▼▼▼
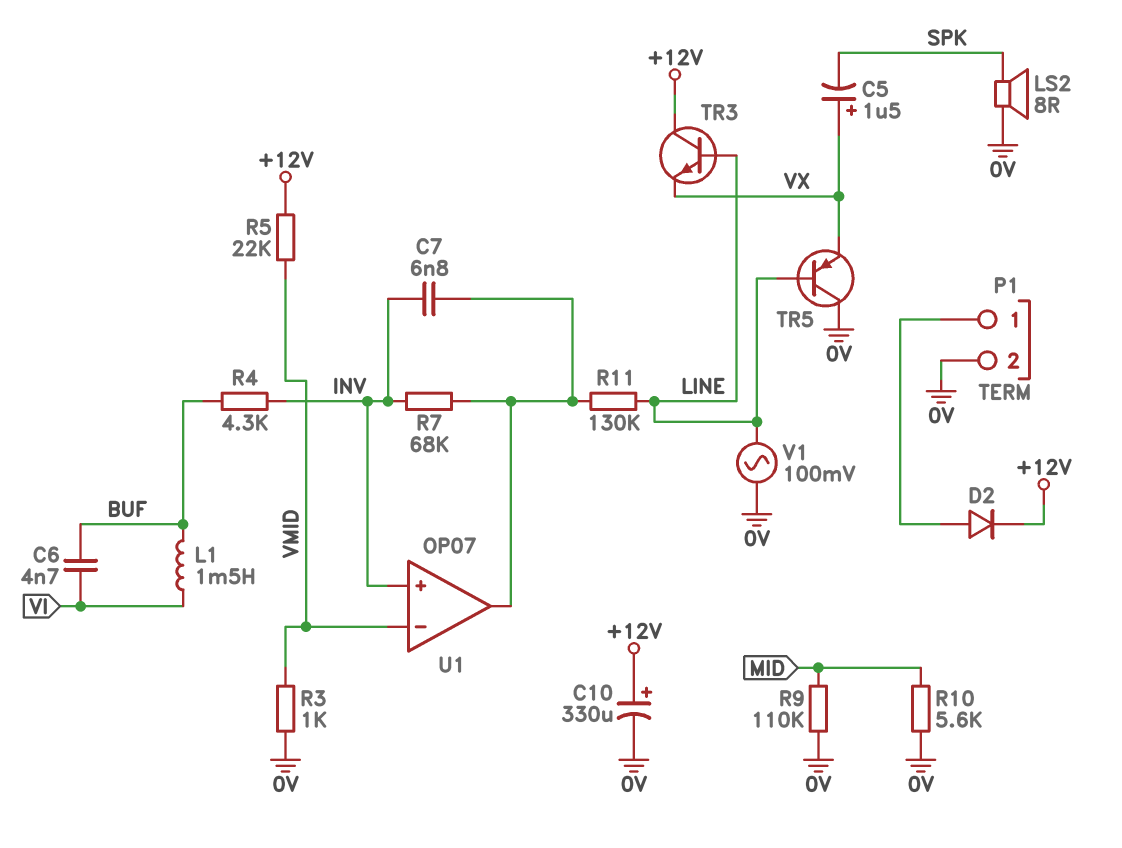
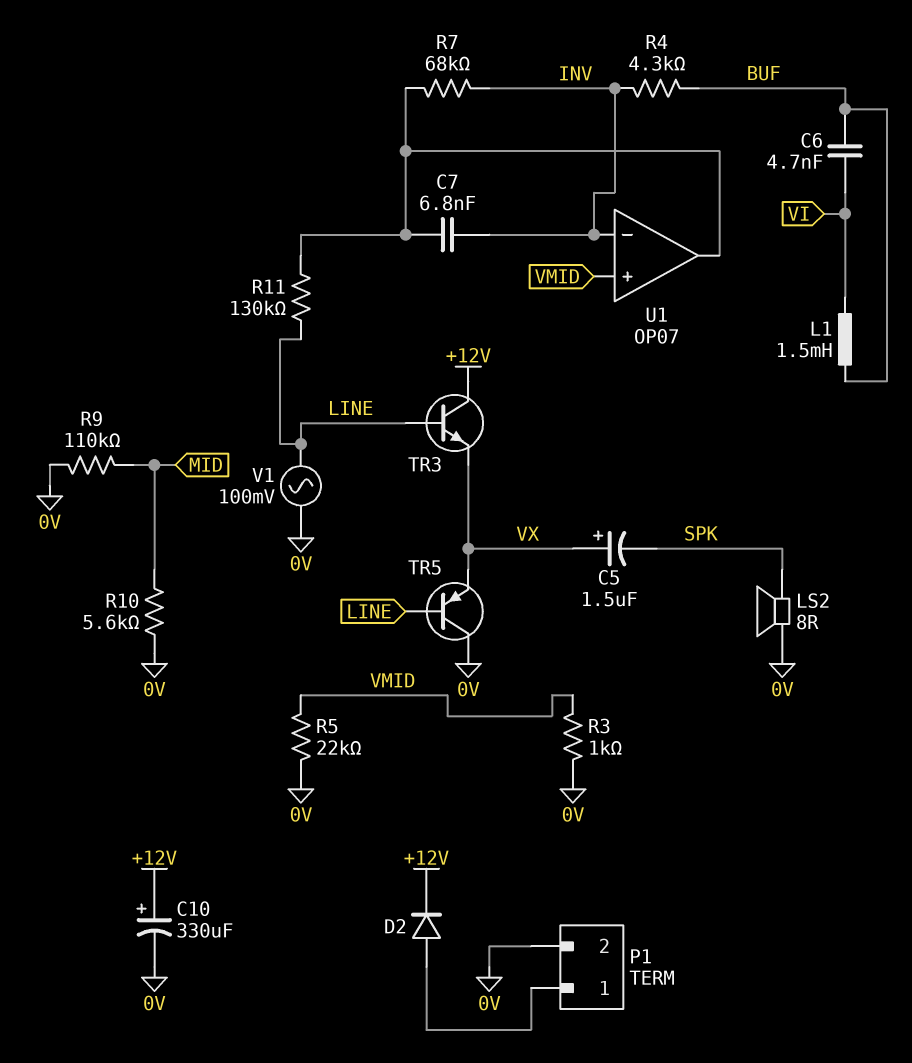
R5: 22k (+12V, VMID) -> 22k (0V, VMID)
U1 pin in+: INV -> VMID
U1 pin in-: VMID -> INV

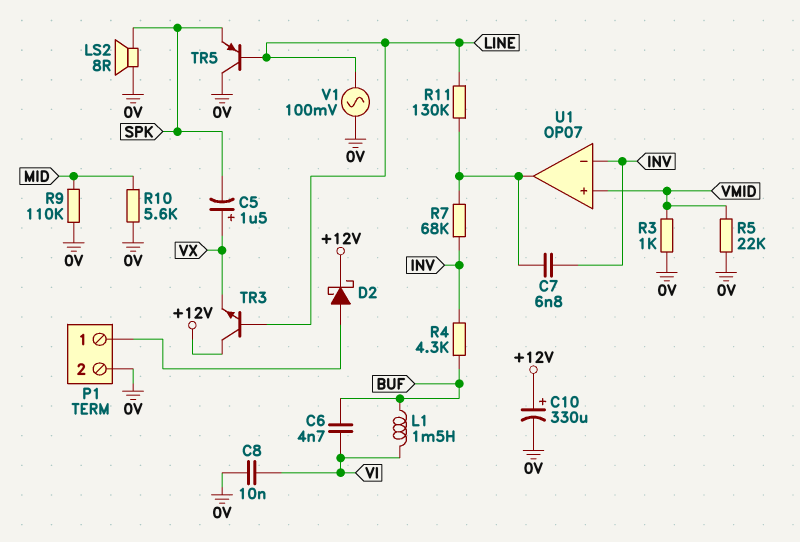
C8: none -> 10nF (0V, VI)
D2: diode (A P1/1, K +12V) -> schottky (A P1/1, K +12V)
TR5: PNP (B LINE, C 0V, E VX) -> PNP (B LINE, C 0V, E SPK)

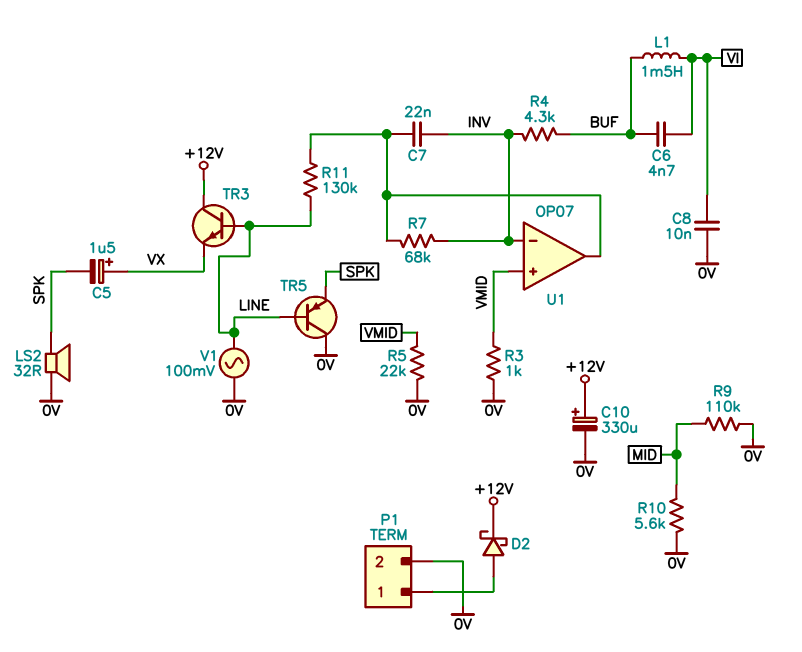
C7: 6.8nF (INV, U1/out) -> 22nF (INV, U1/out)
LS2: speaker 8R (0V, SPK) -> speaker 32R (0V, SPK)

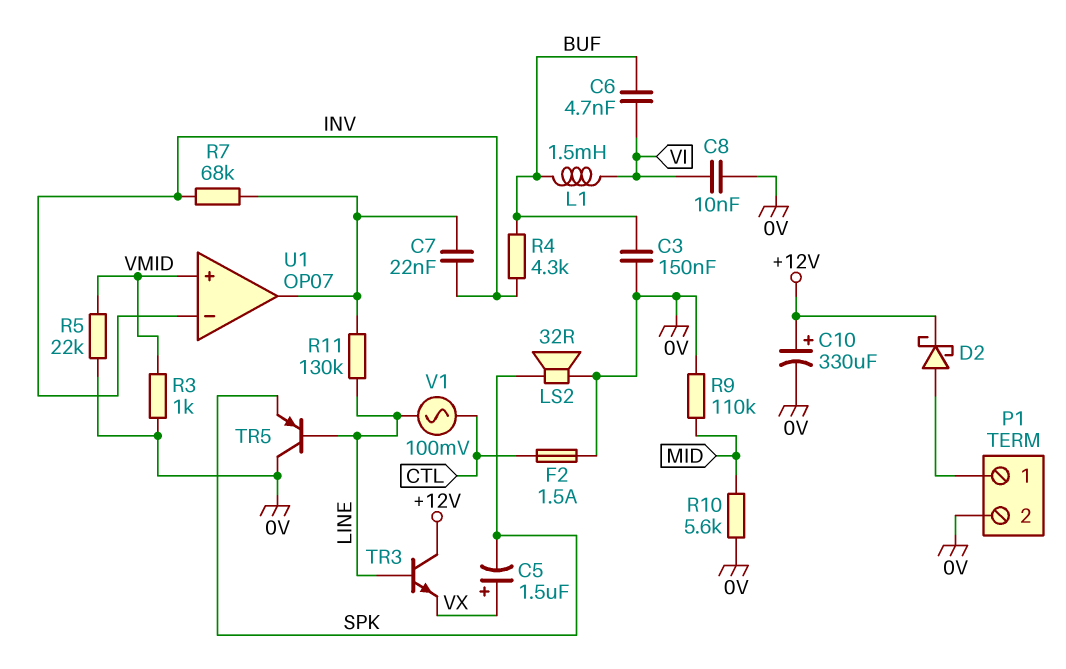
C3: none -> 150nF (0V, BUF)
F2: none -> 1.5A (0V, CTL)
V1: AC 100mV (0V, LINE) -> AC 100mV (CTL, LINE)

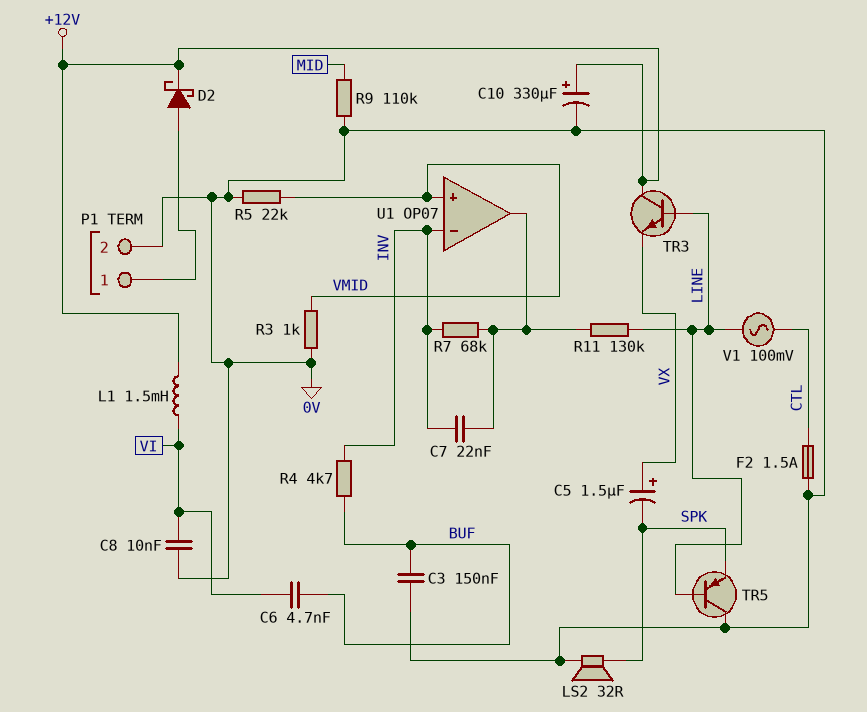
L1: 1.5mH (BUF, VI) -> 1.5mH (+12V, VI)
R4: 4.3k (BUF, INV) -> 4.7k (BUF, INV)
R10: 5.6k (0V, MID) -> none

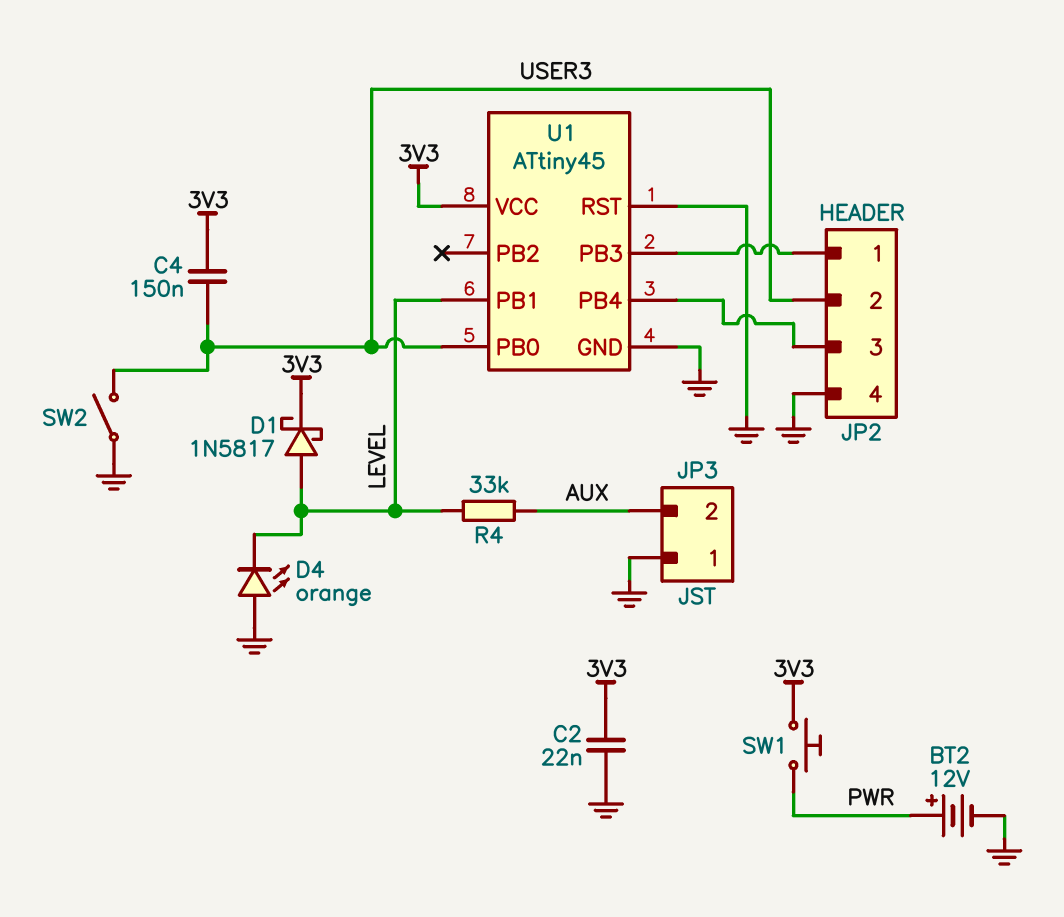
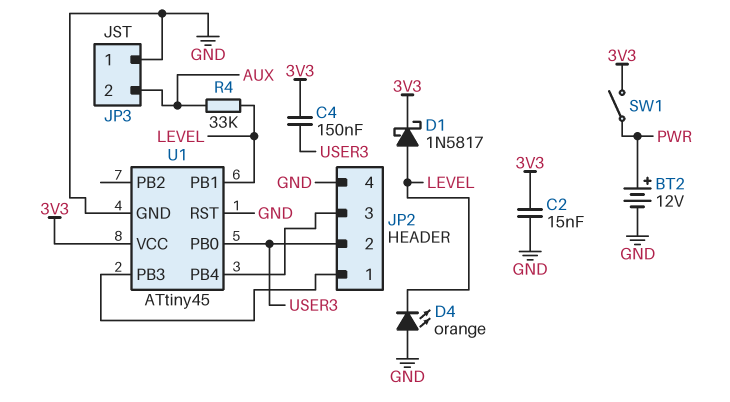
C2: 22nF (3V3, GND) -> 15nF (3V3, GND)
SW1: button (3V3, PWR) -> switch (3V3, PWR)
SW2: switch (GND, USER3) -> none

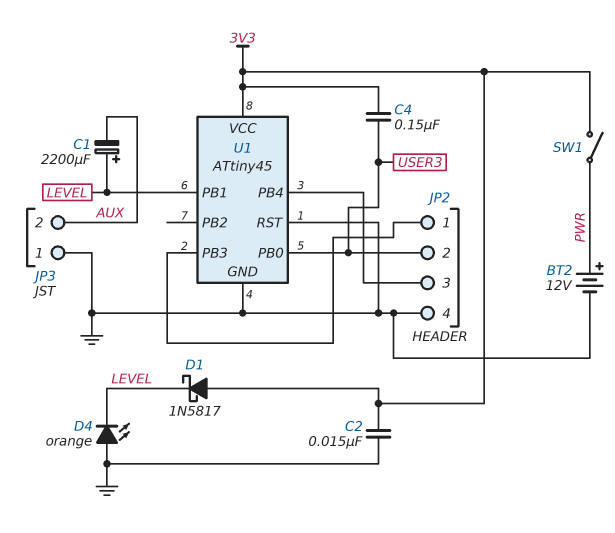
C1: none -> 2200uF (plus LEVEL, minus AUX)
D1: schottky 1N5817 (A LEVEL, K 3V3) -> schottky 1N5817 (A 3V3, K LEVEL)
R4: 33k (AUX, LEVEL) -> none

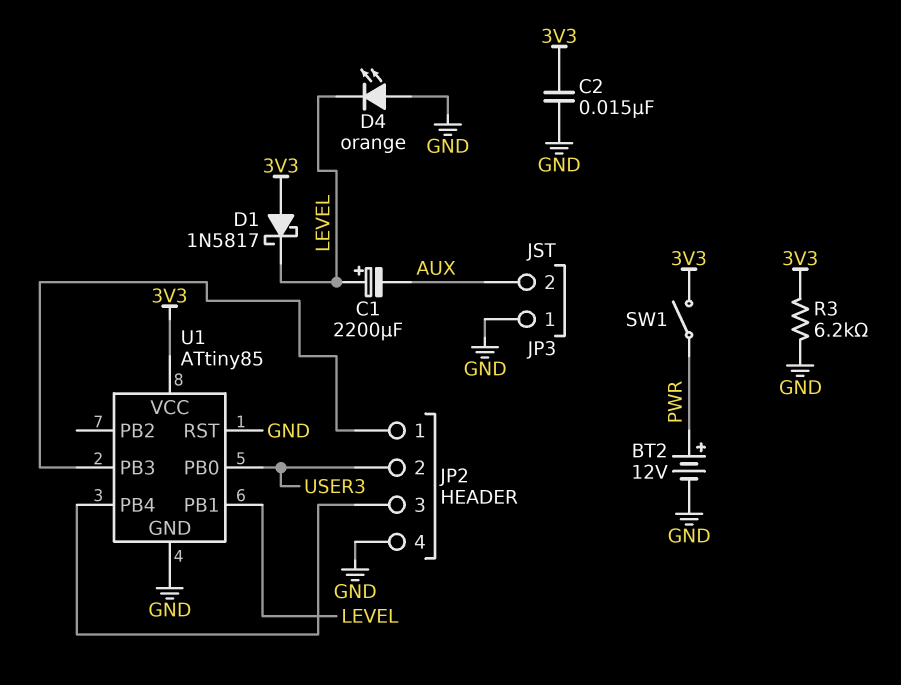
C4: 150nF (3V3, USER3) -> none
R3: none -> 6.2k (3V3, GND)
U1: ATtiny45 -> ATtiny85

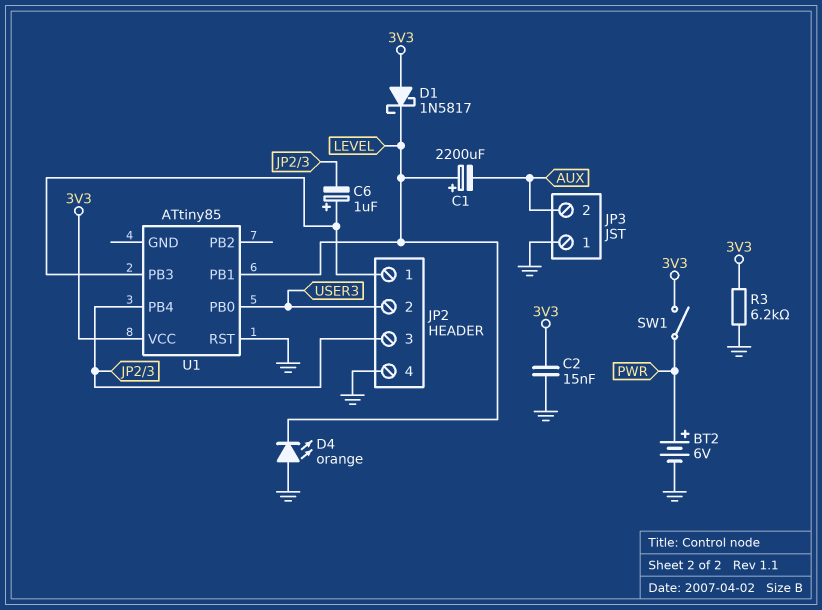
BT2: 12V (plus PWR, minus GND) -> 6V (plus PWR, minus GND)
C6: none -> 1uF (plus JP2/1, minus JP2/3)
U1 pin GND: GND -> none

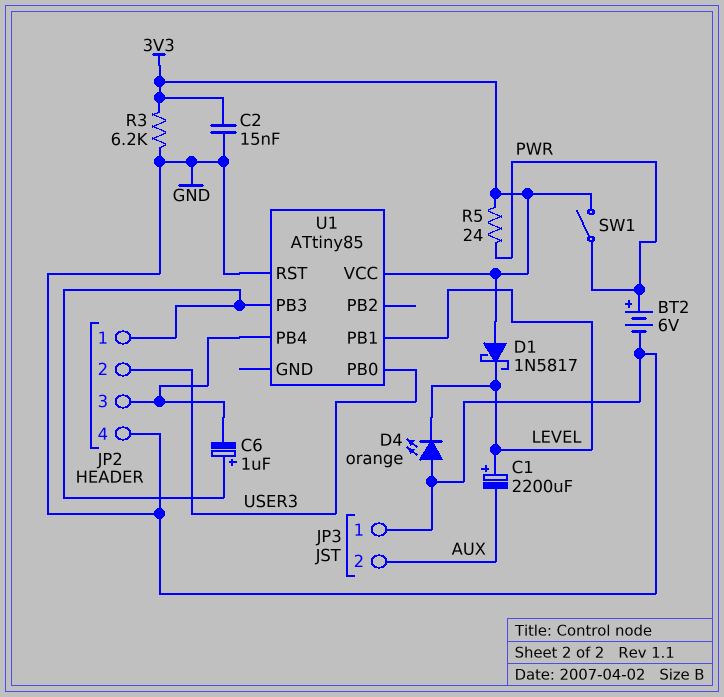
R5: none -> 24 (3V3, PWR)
▲▲▲
WHAT THE TASK REQUIRES:
Look above for the line holding "C3: none -> 150nF (0V, BUF)" and output everything from it down to the line holding "C4: 150nF (3V3, USER3) -> none", both ends included, exactly and without images.

OUTPUT:
C3: none -> 150nF (0V, BUF)
F2: none -> 1.5A (0V, CTL)
V1: AC 100mV (0V, LINE) -> AC 100mV (CTL, LINE)

L1: 1.5mH (BUF, VI) -> 1.5mH (+12V, VI)
R4: 4.3k (BUF, INV) -> 4.7k (BUF, INV)
R10: 5.6k (0V, MID) -> none

C2: 22nF (3V3, GND) -> 15nF (3V3, GND)
SW1: button (3V3, PWR) -> switch (3V3, PWR)
SW2: switch (GND, USER3) -> none

C1: none -> 2200uF (plus LEVEL, minus AUX)
D1: schottky 1N5817 (A LEVEL, K 3V3) -> schottky 1N5817 (A 3V3, K LEVEL)
R4: 33k (AUX, LEVEL) -> none

C4: 150nF (3V3, USER3) -> none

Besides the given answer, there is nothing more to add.